◆ Your objective ◆
Only the lines from the one that contains "cyan brick A4" through the final line of the entries should be repeated, exactly as written.

..............................

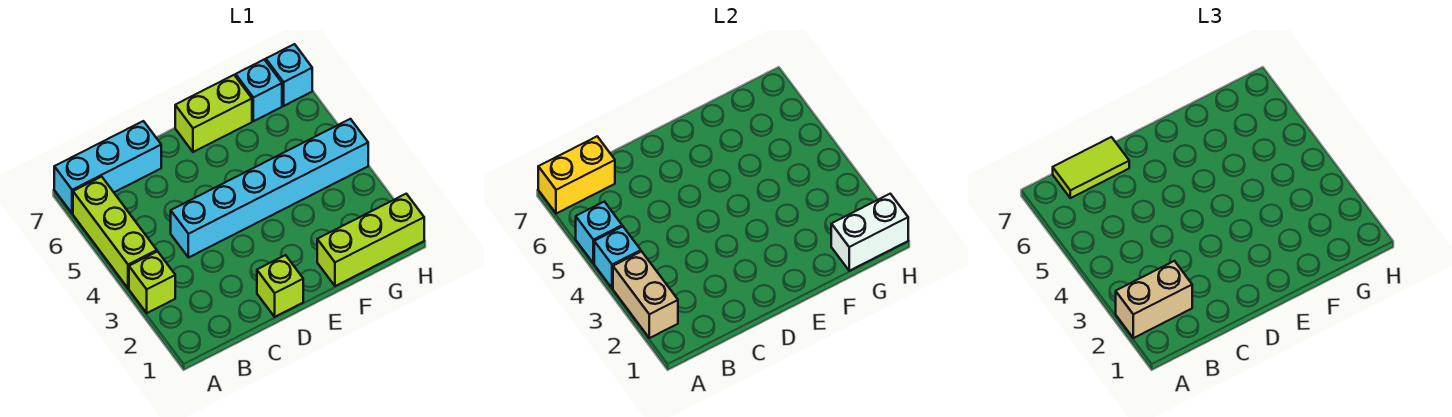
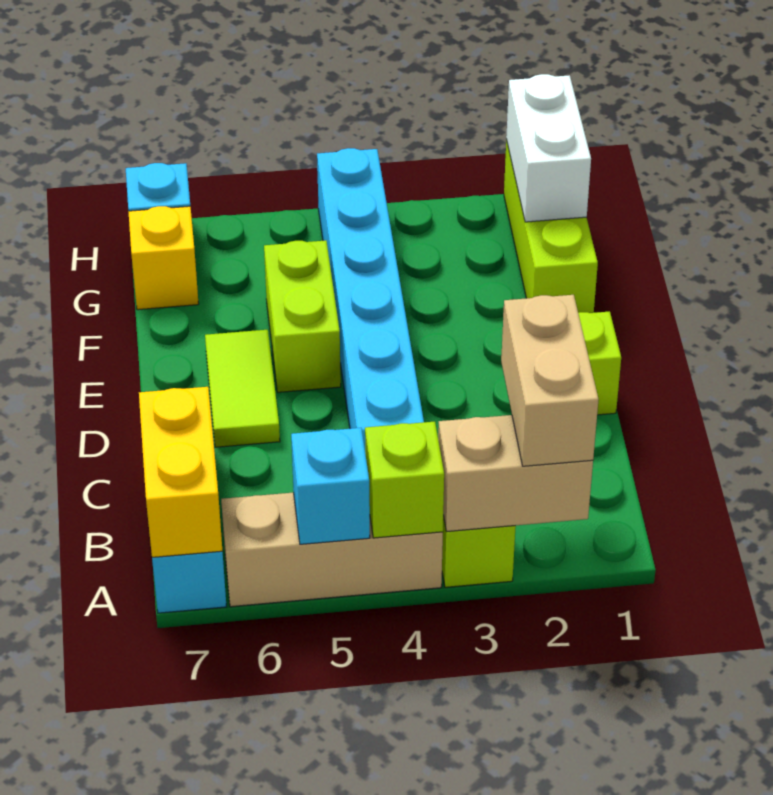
lime brick A4:A6 level 1 -> tan brick A4:A6 level 1
cyan brick A4 level 2 -> lime brick A4 level 2
lime tile B7:C7 level 3 -> lime tile D6:E6 level 1
lime brick E7:F7 level 1 -> lime brick E5:F5 level 1
cyan brick G7 level 1 -> yellow brick G7 level 1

..............................

◆ Output of the exercise ◆
cyan brick A4 level 2 -> lime brick A4 level 2
lime tile B7:C7 level 3 -> lime tile D6:E6 level 1
lime brick E7:F7 level 1 -> lime brick E5:F5 level 1
cyan brick G7 level 1 -> yellow brick G7 level 1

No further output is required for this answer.